Exercise description
Using the material below, return exactly the lines between the one holding "(239, 715) = (353, 452): brown" and the one holding "(560, 563) = (556, 214): red", inclusive, and no others.

------------

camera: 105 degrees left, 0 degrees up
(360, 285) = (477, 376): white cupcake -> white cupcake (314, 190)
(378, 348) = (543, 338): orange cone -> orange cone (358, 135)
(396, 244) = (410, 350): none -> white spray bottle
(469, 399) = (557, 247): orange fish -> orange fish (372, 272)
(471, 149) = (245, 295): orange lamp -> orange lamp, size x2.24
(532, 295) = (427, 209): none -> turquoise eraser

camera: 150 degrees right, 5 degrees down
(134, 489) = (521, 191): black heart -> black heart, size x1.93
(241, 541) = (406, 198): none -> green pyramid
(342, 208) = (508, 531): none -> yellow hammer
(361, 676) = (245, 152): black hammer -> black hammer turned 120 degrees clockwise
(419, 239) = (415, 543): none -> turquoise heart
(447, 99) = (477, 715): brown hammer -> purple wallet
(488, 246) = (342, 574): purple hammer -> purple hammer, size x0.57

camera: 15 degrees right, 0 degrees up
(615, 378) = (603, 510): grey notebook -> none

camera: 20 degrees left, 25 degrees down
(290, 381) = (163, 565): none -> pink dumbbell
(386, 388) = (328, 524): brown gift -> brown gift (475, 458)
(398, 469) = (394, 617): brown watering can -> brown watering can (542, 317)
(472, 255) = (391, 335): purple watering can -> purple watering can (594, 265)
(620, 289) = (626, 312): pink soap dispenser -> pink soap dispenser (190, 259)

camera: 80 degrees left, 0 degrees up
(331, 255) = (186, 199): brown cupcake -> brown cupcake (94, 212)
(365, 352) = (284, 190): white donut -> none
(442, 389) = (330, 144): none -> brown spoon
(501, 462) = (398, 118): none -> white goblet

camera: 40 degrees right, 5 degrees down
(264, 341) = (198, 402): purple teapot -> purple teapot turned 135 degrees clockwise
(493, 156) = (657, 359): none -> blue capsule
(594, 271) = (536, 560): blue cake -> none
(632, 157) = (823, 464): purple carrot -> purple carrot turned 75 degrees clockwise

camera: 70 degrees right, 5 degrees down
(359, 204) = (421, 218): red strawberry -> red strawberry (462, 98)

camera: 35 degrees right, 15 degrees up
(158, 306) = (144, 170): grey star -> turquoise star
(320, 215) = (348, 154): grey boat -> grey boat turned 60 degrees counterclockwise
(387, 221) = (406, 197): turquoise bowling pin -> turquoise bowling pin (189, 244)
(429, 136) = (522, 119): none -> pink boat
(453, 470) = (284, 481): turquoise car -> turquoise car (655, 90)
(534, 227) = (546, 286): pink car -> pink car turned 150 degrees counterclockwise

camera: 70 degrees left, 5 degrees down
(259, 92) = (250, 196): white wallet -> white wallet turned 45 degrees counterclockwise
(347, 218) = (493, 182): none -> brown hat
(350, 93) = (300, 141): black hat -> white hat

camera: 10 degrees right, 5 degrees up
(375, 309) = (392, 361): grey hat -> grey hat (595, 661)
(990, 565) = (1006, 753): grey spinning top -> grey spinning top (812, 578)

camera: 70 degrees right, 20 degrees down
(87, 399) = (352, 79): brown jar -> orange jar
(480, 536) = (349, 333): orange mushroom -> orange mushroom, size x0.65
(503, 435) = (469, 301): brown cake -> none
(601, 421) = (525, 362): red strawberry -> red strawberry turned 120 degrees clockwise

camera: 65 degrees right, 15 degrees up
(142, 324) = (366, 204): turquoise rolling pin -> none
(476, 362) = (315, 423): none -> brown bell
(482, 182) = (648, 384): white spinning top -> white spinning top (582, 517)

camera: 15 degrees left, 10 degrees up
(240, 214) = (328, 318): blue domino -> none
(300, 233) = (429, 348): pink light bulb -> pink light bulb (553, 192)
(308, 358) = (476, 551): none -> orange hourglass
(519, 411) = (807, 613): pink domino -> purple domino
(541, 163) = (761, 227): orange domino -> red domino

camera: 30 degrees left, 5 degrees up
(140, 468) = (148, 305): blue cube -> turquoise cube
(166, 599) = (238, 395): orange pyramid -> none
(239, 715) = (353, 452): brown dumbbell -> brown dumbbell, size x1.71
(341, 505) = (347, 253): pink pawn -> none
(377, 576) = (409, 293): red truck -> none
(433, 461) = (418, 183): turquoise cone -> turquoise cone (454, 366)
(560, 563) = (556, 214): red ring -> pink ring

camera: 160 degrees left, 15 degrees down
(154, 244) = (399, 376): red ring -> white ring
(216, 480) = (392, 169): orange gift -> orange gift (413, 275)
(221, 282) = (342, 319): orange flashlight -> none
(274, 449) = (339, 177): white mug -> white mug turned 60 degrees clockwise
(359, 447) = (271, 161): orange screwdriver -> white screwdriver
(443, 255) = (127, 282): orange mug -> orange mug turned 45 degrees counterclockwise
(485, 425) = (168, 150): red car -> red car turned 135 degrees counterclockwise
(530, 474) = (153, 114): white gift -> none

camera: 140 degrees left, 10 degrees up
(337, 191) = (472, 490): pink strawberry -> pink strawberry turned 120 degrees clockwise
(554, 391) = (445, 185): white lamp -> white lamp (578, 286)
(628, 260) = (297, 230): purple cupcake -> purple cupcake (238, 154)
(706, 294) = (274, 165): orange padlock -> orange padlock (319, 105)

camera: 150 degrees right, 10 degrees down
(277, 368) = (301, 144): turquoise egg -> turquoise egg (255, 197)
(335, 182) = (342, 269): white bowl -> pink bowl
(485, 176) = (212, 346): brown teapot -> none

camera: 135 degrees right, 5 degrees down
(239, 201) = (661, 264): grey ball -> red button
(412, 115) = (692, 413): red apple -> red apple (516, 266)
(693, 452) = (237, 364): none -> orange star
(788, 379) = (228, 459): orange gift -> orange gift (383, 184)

------------

Answer for this exercise
(239, 715) = (353, 452): brown dumbbell -> brown dumbbell, size x1.71
(341, 505) = (347, 253): pink pawn -> none
(377, 576) = (409, 293): red truck -> none
(433, 461) = (418, 183): turquoise cone -> turquoise cone (454, 366)
(560, 563) = (556, 214): red ring -> pink ring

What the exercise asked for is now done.